Brief: Copy out every line of the material below word for word, leaving out the pictures.

☆ ☆ ☆ ☆ ☆

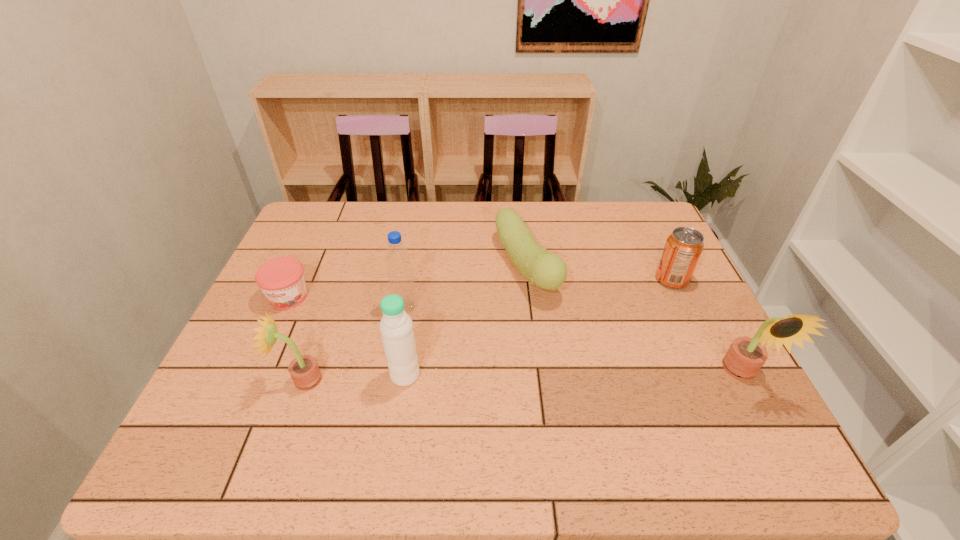
At what (x,y) coordinates should I click in order to perform the action: click on the fourth tallest object. Please return your answer as a coordinate pair (x, y). Looking at the image, I should click on (304, 370).

Where is `the left sunflower`? the left sunflower is located at coordinates (304, 370).

The height and width of the screenshot is (540, 960). I want to click on the right sunflower, so click(x=745, y=357).

This screenshot has height=540, width=960. What are the coordinates of `the fifth object from left to right` in the screenshot? It's located at (548, 271).

You are a GUI agent. You are given a task and a screenshot of the screen. Output one action in this format:
    pyautogui.click(x=<x>, y=<y>)
    Task: Click on the second shortest object
    The width and height of the screenshot is (960, 540).
    Given the screenshot: What is the action you would take?
    pyautogui.click(x=548, y=271)

At what (x,y) coordinates should I click in order to perform the action: click on the farther water bottle. Please return your answer as a coordinate pair (x, y). Looking at the image, I should click on (397, 258).

Where is `soda can`? The width and height of the screenshot is (960, 540). soda can is located at coordinates (684, 246).

Find the location of a particular element. the shortest object is located at coordinates (281, 279).

You are a GUI agent. You are given a task and a screenshot of the screen. Output one action in this format:
    pyautogui.click(x=<x>, y=<y>)
    Task: Click on the jam
    The image size is (960, 540).
    Given the screenshot: What is the action you would take?
    pyautogui.click(x=281, y=279)

Locate an element on the screen. the nearer water bottle is located at coordinates (396, 326).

☆ ☆ ☆ ☆ ☆

Result for this exercise:
At what (x,y) coordinates should I click in order to perform the action: click on the fourth tallest object. Please return your answer as a coordinate pair (x, y). Looking at the image, I should click on (304, 370).

Where is `the left sunflower`? the left sunflower is located at coordinates (304, 370).

The height and width of the screenshot is (540, 960). I want to click on the right sunflower, so click(x=745, y=357).

This screenshot has height=540, width=960. What are the coordinates of `the fifth object from left to right` in the screenshot? It's located at (548, 271).

You are a GUI agent. You are given a task and a screenshot of the screen. Output one action in this format:
    pyautogui.click(x=<x>, y=<y>)
    Task: Click on the second shortest object
    The width and height of the screenshot is (960, 540).
    Given the screenshot: What is the action you would take?
    pyautogui.click(x=548, y=271)

At what (x,y) coordinates should I click in order to perform the action: click on the farther water bottle. Please return your answer as a coordinate pair (x, y). Looking at the image, I should click on (397, 258).

Where is `soda can`? The width and height of the screenshot is (960, 540). soda can is located at coordinates (684, 246).

Find the location of a particular element. the shortest object is located at coordinates (281, 279).

You are a GUI agent. You are given a task and a screenshot of the screen. Output one action in this format:
    pyautogui.click(x=<x>, y=<y>)
    Task: Click on the jam
    The image size is (960, 540).
    Given the screenshot: What is the action you would take?
    pyautogui.click(x=281, y=279)

Locate an element on the screen. the nearer water bottle is located at coordinates (396, 326).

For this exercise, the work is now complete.